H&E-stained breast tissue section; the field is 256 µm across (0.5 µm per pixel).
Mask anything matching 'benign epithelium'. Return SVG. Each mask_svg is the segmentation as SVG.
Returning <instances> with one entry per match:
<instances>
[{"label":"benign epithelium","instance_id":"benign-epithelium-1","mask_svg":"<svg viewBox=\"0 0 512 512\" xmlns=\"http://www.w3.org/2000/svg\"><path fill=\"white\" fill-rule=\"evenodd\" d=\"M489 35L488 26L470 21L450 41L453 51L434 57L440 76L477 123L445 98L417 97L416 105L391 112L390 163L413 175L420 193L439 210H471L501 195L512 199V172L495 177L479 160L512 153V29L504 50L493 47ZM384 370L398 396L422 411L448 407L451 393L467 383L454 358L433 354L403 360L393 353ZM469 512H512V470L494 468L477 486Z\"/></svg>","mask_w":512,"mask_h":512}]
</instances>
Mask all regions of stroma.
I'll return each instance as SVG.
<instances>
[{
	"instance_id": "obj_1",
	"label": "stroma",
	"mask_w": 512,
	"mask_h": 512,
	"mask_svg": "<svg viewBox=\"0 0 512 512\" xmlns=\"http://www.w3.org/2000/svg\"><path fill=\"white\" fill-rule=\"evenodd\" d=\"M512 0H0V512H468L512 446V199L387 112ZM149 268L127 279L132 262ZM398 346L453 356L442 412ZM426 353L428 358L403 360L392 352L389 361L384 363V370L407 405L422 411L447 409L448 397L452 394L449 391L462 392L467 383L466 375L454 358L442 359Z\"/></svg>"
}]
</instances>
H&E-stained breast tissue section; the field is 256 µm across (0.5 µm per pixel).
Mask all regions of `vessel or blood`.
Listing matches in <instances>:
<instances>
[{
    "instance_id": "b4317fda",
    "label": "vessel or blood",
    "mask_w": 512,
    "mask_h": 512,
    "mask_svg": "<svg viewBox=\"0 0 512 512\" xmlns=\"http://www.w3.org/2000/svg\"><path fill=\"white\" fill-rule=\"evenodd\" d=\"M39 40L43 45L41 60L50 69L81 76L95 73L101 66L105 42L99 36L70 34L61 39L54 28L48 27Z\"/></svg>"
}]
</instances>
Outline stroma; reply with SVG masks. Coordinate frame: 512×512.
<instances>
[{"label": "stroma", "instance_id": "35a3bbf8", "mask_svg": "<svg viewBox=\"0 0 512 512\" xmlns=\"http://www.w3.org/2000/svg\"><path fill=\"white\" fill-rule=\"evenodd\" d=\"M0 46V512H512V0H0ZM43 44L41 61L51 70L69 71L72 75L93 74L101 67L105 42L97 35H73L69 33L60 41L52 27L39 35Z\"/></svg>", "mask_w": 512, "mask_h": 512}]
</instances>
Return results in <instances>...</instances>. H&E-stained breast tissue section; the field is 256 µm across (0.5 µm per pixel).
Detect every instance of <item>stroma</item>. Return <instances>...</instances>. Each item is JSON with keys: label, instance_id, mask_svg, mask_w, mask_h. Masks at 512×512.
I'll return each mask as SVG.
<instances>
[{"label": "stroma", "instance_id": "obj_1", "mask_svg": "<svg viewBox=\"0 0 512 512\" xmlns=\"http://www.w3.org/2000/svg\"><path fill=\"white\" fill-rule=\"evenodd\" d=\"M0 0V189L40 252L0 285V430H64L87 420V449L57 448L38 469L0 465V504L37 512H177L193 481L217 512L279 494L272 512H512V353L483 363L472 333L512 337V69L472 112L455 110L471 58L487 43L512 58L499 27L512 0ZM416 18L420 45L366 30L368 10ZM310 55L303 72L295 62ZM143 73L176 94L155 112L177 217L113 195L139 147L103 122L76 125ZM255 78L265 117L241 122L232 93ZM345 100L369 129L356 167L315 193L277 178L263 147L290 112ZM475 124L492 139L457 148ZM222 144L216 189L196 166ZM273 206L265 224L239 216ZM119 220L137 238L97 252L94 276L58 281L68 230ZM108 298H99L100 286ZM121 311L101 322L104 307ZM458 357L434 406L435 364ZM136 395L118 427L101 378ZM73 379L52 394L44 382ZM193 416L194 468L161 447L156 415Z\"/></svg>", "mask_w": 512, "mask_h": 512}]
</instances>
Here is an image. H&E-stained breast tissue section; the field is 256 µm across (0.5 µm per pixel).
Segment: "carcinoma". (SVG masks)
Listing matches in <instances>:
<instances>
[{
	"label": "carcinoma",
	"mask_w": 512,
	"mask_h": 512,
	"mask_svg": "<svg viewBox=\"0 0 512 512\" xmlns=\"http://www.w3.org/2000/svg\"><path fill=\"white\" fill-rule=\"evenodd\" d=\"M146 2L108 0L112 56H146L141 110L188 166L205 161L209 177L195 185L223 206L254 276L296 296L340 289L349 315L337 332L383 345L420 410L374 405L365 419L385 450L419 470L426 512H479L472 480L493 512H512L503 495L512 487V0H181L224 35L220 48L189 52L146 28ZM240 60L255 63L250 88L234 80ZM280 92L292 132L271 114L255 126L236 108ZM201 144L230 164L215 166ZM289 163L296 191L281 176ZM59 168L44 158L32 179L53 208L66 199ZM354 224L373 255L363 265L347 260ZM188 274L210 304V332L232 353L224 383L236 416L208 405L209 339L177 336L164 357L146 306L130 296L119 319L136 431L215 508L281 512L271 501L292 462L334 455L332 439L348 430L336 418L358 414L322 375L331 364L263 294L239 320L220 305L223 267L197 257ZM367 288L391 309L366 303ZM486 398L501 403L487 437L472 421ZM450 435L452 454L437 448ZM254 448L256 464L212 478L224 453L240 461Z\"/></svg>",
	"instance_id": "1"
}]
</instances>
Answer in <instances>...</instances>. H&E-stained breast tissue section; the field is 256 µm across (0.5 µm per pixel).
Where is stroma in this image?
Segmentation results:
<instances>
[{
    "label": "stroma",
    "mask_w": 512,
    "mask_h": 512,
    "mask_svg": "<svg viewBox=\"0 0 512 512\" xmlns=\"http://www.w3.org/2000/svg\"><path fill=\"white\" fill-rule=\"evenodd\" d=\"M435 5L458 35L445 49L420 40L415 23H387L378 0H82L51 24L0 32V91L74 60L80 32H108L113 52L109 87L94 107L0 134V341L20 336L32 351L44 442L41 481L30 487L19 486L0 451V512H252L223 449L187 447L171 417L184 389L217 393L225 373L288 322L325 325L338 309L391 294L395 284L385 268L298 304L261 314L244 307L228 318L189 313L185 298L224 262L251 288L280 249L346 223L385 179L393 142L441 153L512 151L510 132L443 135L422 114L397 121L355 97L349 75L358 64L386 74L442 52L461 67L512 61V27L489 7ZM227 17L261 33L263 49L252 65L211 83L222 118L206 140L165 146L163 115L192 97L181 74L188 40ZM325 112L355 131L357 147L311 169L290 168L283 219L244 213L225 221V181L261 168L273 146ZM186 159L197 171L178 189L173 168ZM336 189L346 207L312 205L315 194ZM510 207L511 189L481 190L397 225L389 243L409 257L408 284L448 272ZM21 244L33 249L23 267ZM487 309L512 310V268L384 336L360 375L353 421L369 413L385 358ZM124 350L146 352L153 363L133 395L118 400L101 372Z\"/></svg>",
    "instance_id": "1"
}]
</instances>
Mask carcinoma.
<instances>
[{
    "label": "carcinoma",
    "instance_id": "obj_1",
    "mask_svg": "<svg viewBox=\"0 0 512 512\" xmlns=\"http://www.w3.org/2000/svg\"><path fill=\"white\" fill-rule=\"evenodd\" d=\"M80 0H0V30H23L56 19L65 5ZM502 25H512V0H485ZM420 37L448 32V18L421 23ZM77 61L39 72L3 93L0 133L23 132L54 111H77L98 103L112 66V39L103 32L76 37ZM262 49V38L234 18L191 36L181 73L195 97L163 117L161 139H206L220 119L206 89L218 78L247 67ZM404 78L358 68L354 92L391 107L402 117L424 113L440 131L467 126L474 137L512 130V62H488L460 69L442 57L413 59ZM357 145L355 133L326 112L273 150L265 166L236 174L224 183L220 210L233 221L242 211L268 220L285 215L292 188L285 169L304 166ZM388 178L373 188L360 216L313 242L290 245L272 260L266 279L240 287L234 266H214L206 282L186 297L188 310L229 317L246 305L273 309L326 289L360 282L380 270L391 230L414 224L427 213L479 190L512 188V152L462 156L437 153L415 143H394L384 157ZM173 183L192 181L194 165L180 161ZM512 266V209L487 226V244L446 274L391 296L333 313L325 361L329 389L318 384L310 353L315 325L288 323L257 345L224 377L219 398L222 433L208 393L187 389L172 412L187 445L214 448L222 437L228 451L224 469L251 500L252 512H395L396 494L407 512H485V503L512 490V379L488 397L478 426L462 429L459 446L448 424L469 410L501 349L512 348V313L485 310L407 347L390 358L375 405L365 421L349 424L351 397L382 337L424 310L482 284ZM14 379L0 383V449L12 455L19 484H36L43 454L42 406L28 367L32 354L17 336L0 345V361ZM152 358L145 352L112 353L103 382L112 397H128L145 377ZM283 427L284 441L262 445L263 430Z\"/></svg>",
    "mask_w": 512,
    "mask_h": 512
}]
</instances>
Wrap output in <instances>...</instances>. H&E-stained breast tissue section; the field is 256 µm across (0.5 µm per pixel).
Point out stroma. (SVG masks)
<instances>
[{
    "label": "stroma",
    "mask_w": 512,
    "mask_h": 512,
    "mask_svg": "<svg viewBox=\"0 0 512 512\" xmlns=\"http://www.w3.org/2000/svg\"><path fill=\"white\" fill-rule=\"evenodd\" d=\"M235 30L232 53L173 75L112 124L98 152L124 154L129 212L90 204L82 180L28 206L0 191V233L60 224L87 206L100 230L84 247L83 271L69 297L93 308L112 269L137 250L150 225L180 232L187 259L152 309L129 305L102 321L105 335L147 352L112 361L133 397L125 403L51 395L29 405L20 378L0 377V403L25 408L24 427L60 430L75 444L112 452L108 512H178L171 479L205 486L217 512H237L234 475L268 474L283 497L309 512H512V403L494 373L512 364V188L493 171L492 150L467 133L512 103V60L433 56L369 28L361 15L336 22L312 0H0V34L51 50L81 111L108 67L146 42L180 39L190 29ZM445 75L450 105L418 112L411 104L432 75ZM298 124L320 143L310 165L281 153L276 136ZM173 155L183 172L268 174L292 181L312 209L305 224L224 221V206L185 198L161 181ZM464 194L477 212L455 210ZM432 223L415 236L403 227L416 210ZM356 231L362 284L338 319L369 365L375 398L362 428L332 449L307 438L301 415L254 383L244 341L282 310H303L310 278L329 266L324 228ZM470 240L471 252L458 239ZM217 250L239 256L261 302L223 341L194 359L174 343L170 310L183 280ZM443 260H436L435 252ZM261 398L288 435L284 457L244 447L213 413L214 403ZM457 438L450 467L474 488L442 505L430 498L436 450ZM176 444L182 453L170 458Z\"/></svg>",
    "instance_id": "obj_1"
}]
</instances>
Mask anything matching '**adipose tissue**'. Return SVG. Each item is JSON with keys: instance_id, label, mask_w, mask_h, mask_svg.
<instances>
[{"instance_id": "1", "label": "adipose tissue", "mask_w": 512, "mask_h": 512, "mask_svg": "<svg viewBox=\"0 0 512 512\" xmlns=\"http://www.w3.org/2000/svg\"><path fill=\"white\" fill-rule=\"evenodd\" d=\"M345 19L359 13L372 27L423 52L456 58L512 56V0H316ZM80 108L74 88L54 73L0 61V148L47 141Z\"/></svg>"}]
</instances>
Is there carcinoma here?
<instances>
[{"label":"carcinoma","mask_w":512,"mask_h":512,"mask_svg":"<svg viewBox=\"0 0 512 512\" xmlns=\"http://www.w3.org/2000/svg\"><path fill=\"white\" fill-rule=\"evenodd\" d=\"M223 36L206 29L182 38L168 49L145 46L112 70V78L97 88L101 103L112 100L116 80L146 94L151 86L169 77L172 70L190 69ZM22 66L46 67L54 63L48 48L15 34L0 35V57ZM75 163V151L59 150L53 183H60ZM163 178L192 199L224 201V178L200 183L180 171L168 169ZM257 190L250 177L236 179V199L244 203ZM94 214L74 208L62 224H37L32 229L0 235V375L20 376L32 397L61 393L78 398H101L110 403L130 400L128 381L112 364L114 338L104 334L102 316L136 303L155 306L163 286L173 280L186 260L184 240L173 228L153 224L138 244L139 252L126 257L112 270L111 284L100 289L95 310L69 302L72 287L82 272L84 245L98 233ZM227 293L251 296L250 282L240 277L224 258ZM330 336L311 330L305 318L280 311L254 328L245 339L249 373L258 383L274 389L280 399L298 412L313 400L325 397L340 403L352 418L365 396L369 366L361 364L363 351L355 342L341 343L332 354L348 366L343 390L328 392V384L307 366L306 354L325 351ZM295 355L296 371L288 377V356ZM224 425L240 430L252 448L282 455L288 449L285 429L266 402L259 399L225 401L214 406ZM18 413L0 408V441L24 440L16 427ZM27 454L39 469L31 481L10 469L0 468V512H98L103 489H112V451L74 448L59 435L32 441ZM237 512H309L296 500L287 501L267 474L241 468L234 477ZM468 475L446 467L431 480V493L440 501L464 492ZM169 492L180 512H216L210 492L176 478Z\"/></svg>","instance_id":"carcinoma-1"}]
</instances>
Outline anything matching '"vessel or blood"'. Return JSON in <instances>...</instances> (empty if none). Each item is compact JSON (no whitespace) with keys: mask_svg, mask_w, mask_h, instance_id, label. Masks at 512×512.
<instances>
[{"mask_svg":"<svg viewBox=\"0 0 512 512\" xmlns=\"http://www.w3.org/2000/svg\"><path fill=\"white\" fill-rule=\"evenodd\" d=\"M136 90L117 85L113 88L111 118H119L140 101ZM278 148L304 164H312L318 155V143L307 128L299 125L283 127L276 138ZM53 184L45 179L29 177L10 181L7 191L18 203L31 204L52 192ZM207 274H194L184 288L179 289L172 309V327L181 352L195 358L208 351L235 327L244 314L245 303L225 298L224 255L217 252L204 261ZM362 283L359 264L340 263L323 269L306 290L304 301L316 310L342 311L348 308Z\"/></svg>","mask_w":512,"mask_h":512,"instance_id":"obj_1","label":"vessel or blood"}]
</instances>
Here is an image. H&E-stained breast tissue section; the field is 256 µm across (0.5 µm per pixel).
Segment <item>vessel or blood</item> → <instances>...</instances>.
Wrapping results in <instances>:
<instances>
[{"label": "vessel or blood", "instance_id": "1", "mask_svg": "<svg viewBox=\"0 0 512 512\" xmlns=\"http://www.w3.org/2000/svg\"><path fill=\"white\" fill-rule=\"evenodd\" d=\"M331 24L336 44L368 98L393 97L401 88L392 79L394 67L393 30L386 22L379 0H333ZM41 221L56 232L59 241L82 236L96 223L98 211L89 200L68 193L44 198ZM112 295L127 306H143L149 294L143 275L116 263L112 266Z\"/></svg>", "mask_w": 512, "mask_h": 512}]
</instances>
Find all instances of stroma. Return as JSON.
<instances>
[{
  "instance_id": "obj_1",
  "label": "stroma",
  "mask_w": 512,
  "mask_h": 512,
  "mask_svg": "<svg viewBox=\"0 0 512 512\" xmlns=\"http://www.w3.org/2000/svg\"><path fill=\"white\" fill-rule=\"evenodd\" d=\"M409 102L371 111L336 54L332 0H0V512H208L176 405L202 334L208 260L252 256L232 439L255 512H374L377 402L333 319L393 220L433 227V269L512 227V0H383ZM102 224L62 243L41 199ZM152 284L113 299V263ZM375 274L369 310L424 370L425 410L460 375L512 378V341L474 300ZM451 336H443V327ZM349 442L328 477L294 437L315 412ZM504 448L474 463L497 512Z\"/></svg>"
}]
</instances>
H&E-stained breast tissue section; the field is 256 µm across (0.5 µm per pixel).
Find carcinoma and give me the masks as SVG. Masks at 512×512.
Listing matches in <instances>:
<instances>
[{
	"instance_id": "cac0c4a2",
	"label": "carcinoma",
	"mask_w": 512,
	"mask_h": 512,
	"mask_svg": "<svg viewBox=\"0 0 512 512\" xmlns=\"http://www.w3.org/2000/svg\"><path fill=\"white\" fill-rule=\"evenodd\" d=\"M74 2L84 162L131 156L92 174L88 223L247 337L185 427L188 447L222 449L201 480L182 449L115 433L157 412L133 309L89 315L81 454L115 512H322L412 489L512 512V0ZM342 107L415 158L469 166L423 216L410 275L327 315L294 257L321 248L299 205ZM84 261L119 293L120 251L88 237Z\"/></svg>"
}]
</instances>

——

- TASK TO COMPLETE -
In the listing above, locate the line containing "Mask all regions of stroma." and the line containing "Return results in". Extract those two lines and every line between them, exactly as written, and only those.

- SOLUTION TO THE EXERCISE -
Mask all regions of stroma.
I'll return each instance as SVG.
<instances>
[{
	"instance_id": "obj_1",
	"label": "stroma",
	"mask_w": 512,
	"mask_h": 512,
	"mask_svg": "<svg viewBox=\"0 0 512 512\" xmlns=\"http://www.w3.org/2000/svg\"><path fill=\"white\" fill-rule=\"evenodd\" d=\"M512 0H0V512H468L512 446V199L387 112ZM149 268L127 279L132 262ZM398 346L453 356L442 412ZM426 353L428 358L403 360L392 352L389 361L384 363V370L407 405L422 411L447 409L448 397L452 394L449 391L462 392L467 383L466 375L454 358L442 359Z\"/></svg>"
}]
</instances>
H&E-stained breast tissue section; the field is 256 µm across (0.5 µm per pixel).
Mask all regions of `vessel or blood`.
Listing matches in <instances>:
<instances>
[{
    "instance_id": "b4317fda",
    "label": "vessel or blood",
    "mask_w": 512,
    "mask_h": 512,
    "mask_svg": "<svg viewBox=\"0 0 512 512\" xmlns=\"http://www.w3.org/2000/svg\"><path fill=\"white\" fill-rule=\"evenodd\" d=\"M39 40L43 45L41 60L50 69L81 76L95 73L101 66L105 42L99 36L70 34L61 39L54 28L48 27Z\"/></svg>"
}]
</instances>
Outline stroma; reply with SVG masks. Coordinate frame: 512×512.
<instances>
[{"label": "stroma", "instance_id": "35a3bbf8", "mask_svg": "<svg viewBox=\"0 0 512 512\" xmlns=\"http://www.w3.org/2000/svg\"><path fill=\"white\" fill-rule=\"evenodd\" d=\"M0 46V512H512V0H0ZM43 44L41 61L51 70L69 71L72 75L93 74L101 67L105 42L97 35H73L69 33L60 41L52 27L39 35Z\"/></svg>", "mask_w": 512, "mask_h": 512}]
</instances>
Return results in <instances>...</instances>. H&E-stained breast tissue section; the field is 256 µm across (0.5 µm per pixel).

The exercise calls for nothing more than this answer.